[Your goal]
Could you copy every record below exactly as it stands?
START Entries supplied
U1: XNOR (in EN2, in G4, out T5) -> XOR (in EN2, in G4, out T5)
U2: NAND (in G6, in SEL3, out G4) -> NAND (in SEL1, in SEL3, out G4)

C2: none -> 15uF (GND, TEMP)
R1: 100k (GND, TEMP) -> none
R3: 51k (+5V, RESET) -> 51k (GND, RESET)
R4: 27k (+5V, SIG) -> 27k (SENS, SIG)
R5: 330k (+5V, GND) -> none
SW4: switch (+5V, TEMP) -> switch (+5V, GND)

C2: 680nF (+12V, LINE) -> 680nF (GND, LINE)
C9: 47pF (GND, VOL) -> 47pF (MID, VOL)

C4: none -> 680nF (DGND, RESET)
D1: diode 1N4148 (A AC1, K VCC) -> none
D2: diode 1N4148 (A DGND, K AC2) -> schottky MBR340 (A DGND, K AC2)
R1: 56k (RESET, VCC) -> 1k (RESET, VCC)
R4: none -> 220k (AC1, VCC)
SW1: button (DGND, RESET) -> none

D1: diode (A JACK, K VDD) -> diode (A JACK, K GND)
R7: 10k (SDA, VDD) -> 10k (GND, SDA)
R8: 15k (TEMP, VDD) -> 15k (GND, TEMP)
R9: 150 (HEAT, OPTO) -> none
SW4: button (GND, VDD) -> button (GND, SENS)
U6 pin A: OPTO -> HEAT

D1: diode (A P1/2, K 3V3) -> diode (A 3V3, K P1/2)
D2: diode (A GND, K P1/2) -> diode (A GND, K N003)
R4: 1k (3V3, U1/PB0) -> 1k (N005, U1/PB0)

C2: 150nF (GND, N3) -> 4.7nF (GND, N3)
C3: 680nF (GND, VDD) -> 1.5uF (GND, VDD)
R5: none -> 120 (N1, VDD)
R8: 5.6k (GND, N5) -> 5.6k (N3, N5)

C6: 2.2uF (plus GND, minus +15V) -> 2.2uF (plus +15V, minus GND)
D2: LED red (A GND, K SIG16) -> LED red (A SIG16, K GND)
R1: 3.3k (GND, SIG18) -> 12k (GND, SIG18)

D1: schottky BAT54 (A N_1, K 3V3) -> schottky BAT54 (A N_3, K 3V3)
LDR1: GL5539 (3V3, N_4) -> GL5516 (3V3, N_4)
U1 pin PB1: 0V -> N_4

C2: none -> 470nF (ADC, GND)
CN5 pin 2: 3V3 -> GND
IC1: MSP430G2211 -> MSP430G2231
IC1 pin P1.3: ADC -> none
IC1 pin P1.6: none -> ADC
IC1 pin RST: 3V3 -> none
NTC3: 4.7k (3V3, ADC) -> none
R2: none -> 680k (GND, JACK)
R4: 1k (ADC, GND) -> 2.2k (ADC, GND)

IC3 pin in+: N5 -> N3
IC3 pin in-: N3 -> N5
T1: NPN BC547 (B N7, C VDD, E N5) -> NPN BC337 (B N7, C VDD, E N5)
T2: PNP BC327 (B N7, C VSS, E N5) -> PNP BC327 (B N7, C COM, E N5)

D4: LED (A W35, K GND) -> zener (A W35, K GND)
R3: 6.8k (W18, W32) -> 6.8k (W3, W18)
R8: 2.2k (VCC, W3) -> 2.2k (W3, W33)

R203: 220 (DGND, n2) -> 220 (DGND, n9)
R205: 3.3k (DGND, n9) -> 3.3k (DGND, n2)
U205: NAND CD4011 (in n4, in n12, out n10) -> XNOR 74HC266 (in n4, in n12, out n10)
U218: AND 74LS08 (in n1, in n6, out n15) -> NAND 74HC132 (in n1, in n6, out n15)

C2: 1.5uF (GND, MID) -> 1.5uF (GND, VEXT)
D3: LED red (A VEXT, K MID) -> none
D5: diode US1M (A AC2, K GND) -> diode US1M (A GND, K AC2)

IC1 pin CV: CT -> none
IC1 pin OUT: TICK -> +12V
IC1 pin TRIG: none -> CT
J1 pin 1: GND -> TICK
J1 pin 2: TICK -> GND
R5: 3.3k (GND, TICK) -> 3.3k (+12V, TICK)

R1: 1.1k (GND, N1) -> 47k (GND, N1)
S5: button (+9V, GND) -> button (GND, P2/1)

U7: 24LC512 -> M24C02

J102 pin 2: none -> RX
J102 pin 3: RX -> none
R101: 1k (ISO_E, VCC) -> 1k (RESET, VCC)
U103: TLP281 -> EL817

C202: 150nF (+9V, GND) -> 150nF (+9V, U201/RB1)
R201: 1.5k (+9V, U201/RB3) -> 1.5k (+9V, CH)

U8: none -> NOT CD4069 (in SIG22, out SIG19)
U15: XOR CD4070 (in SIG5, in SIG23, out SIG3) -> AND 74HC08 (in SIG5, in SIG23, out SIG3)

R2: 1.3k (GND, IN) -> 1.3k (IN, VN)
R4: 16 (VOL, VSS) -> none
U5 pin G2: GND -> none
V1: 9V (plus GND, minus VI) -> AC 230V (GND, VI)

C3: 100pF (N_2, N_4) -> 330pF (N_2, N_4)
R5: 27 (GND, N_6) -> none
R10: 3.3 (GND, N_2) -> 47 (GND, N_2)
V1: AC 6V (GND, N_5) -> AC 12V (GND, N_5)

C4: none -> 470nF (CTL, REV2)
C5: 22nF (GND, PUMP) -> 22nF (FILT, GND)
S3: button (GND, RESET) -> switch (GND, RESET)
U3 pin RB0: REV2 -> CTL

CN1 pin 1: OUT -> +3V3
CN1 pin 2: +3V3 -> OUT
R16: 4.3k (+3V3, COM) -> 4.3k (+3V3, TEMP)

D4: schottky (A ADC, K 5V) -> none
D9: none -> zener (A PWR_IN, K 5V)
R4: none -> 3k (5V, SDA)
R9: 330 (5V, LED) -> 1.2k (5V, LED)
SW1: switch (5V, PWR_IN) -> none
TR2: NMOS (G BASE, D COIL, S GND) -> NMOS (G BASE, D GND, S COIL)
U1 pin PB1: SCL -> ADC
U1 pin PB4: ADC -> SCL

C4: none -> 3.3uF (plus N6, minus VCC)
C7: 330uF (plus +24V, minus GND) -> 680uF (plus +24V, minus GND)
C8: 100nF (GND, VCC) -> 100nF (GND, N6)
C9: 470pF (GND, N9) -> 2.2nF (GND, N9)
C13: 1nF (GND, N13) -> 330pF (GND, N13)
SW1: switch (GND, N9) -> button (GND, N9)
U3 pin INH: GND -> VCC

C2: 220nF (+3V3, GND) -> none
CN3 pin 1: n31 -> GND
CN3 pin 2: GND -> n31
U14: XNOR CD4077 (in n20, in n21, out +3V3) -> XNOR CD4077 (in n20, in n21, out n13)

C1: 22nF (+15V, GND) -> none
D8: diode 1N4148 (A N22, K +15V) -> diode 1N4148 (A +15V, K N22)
END Entries supplied
[Result for this task]
U1: XNOR (in EN2, in G4, out T5) -> XOR (in EN2, in G4, out T5)
U2: NAND (in G6, in SEL3, out G4) -> NAND (in SEL1, in SEL3, out G4)

C2: none -> 15uF (GND, TEMP)
R1: 100k (GND, TEMP) -> none
R3: 51k (+5V, RESET) -> 51k (GND, RESET)
R4: 27k (+5V, SIG) -> 27k (SENS, SIG)
R5: 330k (+5V, GND) -> none
SW4: switch (+5V, TEMP) -> switch (+5V, GND)

C2: 680nF (+12V, LINE) -> 680nF (GND, LINE)
C9: 47pF (GND, VOL) -> 47pF (MID, VOL)

C4: none -> 680nF (DGND, RESET)
D1: diode 1N4148 (A AC1, K VCC) -> none
D2: diode 1N4148 (A DGND, K AC2) -> schottky MBR340 (A DGND, K AC2)
R1: 56k (RESET, VCC) -> 1k (RESET, VCC)
R4: none -> 220k (AC1, VCC)
SW1: button (DGND, RESET) -> none

D1: diode (A JACK, K VDD) -> diode (A JACK, K GND)
R7: 10k (SDA, VDD) -> 10k (GND, SDA)
R8: 15k (TEMP, VDD) -> 15k (GND, TEMP)
R9: 150 (HEAT, OPTO) -> none
SW4: button (GND, VDD) -> button (GND, SENS)
U6 pin A: OPTO -> HEAT

D1: diode (A P1/2, K 3V3) -> diode (A 3V3, K P1/2)
D2: diode (A GND, K P1/2) -> diode (A GND, K N003)
R4: 1k (3V3, U1/PB0) -> 1k (N005, U1/PB0)

C2: 150nF (GND, N3) -> 4.7nF (GND, N3)
C3: 680nF (GND, VDD) -> 1.5uF (GND, VDD)
R5: none -> 120 (N1, VDD)
R8: 5.6k (GND, N5) -> 5.6k (N3, N5)

C6: 2.2uF (plus GND, minus +15V) -> 2.2uF (plus +15V, minus GND)
D2: LED red (A GND, K SIG16) -> LED red (A SIG16, K GND)
R1: 3.3k (GND, SIG18) -> 12k (GND, SIG18)

D1: schottky BAT54 (A N_1, K 3V3) -> schottky BAT54 (A N_3, K 3V3)
LDR1: GL5539 (3V3, N_4) -> GL5516 (3V3, N_4)
U1 pin PB1: 0V -> N_4

C2: none -> 470nF (ADC, GND)
CN5 pin 2: 3V3 -> GND
IC1: MSP430G2211 -> MSP430G2231
IC1 pin P1.3: ADC -> none
IC1 pin P1.6: none -> ADC
IC1 pin RST: 3V3 -> none
NTC3: 4.7k (3V3, ADC) -> none
R2: none -> 680k (GND, JACK)
R4: 1k (ADC, GND) -> 2.2k (ADC, GND)

IC3 pin in+: N5 -> N3
IC3 pin in-: N3 -> N5
T1: NPN BC547 (B N7, C VDD, E N5) -> NPN BC337 (B N7, C VDD, E N5)
T2: PNP BC327 (B N7, C VSS, E N5) -> PNP BC327 (B N7, C COM, E N5)

D4: LED (A W35, K GND) -> zener (A W35, K GND)
R3: 6.8k (W18, W32) -> 6.8k (W3, W18)
R8: 2.2k (VCC, W3) -> 2.2k (W3, W33)

R203: 220 (DGND, n2) -> 220 (DGND, n9)
R205: 3.3k (DGND, n9) -> 3.3k (DGND, n2)
U205: NAND CD4011 (in n4, in n12, out n10) -> XNOR 74HC266 (in n4, in n12, out n10)
U218: AND 74LS08 (in n1, in n6, out n15) -> NAND 74HC132 (in n1, in n6, out n15)

C2: 1.5uF (GND, MID) -> 1.5uF (GND, VEXT)
D3: LED red (A VEXT, K MID) -> none
D5: diode US1M (A AC2, K GND) -> diode US1M (A GND, K AC2)

IC1 pin CV: CT -> none
IC1 pin OUT: TICK -> +12V
IC1 pin TRIG: none -> CT
J1 pin 1: GND -> TICK
J1 pin 2: TICK -> GND
R5: 3.3k (GND, TICK) -> 3.3k (+12V, TICK)

R1: 1.1k (GND, N1) -> 47k (GND, N1)
S5: button (+9V, GND) -> button (GND, P2/1)

U7: 24LC512 -> M24C02

J102 pin 2: none -> RX
J102 pin 3: RX -> none
R101: 1k (ISO_E, VCC) -> 1k (RESET, VCC)
U103: TLP281 -> EL817

C202: 150nF (+9V, GND) -> 150nF (+9V, U201/RB1)
R201: 1.5k (+9V, U201/RB3) -> 1.5k (+9V, CH)

U8: none -> NOT CD4069 (in SIG22, out SIG19)
U15: XOR CD4070 (in SIG5, in SIG23, out SIG3) -> AND 74HC08 (in SIG5, in SIG23, out SIG3)

R2: 1.3k (GND, IN) -> 1.3k (IN, VN)
R4: 16 (VOL, VSS) -> none
U5 pin G2: GND -> none
V1: 9V (plus GND, minus VI) -> AC 230V (GND, VI)

C3: 100pF (N_2, N_4) -> 330pF (N_2, N_4)
R5: 27 (GND, N_6) -> none
R10: 3.3 (GND, N_2) -> 47 (GND, N_2)
V1: AC 6V (GND, N_5) -> AC 12V (GND, N_5)

C4: none -> 470nF (CTL, REV2)
C5: 22nF (GND, PUMP) -> 22nF (FILT, GND)
S3: button (GND, RESET) -> switch (GND, RESET)
U3 pin RB0: REV2 -> CTL

CN1 pin 1: OUT -> +3V3
CN1 pin 2: +3V3 -> OUT
R16: 4.3k (+3V3, COM) -> 4.3k (+3V3, TEMP)

D4: schottky (A ADC, K 5V) -> none
D9: none -> zener (A PWR_IN, K 5V)
R4: none -> 3k (5V, SDA)
R9: 330 (5V, LED) -> 1.2k (5V, LED)
SW1: switch (5V, PWR_IN) -> none
TR2: NMOS (G BASE, D COIL, S GND) -> NMOS (G BASE, D GND, S COIL)
U1 pin PB1: SCL -> ADC
U1 pin PB4: ADC -> SCL

C4: none -> 3.3uF (plus N6, minus VCC)
C7: 330uF (plus +24V, minus GND) -> 680uF (plus +24V, minus GND)
C8: 100nF (GND, VCC) -> 100nF (GND, N6)
C9: 470pF (GND, N9) -> 2.2nF (GND, N9)
C13: 1nF (GND, N13) -> 330pF (GND, N13)
SW1: switch (GND, N9) -> button (GND, N9)
U3 pin INH: GND -> VCC

C2: 220nF (+3V3, GND) -> none
CN3 pin 1: n31 -> GND
CN3 pin 2: GND -> n31
U14: XNOR CD4077 (in n20, in n21, out +3V3) -> XNOR CD4077 (in n20, in n21, out n13)

C1: 22nF (+15V, GND) -> none
D8: diode 1N4148 (A N22, K +15V) -> diode 1N4148 (A +15V, K N22)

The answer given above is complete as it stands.